### Goal of the exercise
State how many lines of the listing below contain the string "numericTimeSignature". Give only the number.

### Collection entries

______

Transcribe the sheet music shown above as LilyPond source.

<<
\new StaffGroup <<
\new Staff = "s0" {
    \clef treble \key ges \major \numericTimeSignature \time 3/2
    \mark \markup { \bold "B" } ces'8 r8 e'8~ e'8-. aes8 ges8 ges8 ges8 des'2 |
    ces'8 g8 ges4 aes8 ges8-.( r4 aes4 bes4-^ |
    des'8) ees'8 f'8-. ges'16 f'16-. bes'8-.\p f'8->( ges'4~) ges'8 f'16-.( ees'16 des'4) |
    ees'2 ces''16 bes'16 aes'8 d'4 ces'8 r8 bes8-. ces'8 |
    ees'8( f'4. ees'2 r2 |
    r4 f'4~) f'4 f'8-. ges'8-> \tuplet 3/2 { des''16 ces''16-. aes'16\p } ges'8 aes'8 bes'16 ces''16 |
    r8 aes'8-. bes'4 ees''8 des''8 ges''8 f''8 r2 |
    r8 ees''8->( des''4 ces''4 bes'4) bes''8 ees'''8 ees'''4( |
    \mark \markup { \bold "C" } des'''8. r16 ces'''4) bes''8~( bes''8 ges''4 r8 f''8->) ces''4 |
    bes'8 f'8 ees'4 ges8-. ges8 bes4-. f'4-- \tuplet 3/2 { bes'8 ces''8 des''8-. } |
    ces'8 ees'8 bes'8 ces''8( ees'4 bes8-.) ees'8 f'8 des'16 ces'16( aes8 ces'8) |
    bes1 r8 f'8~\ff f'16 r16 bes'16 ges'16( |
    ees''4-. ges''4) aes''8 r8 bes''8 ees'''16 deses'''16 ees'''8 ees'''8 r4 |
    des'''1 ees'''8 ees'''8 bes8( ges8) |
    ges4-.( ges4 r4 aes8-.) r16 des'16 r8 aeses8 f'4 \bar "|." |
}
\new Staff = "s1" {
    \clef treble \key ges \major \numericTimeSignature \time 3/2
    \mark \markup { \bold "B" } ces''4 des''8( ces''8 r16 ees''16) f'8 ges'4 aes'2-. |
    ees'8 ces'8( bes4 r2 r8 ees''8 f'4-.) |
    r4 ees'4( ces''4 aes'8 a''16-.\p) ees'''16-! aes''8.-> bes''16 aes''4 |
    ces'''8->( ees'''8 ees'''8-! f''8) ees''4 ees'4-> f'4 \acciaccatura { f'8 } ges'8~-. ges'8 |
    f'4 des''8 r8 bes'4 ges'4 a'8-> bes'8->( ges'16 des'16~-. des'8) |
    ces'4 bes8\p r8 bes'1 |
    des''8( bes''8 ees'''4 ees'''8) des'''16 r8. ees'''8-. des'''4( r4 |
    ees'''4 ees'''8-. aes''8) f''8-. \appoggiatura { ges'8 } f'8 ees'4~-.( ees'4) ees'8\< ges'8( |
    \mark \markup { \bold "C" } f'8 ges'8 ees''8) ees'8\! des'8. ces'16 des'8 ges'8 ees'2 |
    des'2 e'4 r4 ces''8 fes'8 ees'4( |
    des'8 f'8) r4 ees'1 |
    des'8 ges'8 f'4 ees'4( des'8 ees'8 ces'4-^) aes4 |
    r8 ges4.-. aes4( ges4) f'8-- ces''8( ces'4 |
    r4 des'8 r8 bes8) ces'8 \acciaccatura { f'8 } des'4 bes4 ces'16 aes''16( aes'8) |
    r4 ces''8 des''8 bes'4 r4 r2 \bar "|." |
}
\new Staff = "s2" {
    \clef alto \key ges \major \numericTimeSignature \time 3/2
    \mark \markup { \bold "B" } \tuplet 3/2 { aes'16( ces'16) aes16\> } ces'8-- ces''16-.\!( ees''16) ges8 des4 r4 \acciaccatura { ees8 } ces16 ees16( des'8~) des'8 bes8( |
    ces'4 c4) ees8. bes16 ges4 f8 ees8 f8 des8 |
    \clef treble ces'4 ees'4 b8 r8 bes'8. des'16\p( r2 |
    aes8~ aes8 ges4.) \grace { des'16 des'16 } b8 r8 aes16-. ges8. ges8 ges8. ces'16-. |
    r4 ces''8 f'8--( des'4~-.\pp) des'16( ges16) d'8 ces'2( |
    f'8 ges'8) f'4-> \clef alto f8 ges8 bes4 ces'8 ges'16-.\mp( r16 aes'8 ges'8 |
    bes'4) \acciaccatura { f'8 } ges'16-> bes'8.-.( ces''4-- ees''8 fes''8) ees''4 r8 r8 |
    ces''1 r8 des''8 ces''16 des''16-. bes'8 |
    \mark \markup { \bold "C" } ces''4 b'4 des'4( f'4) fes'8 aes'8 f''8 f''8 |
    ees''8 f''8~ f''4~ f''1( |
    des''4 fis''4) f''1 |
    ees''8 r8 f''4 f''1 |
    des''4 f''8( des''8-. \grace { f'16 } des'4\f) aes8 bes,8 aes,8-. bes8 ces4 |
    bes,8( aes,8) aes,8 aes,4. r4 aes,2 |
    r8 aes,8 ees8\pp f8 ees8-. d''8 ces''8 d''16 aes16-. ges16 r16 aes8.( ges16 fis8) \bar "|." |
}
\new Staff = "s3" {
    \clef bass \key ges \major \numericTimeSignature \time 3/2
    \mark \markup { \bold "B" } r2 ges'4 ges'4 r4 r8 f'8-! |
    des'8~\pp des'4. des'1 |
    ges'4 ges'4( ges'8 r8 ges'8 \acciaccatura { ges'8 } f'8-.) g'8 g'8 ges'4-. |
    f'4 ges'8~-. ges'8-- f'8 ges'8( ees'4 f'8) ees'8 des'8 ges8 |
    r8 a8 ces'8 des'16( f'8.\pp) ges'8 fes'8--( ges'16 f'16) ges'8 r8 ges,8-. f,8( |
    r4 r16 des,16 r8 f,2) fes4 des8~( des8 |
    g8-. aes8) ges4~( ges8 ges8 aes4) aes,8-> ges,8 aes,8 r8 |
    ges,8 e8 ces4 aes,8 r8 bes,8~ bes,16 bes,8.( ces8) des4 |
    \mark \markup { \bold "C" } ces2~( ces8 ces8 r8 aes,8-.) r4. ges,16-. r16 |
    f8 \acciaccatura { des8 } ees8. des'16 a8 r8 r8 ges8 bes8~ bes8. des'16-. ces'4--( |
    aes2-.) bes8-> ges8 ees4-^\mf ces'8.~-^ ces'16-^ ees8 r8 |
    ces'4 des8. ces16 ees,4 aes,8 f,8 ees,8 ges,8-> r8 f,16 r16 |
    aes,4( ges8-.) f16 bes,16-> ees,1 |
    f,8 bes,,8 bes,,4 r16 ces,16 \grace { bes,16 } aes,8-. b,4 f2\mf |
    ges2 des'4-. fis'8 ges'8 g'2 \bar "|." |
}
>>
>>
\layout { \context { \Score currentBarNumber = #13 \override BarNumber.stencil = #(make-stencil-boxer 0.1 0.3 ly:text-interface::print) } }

______

### Final answer
4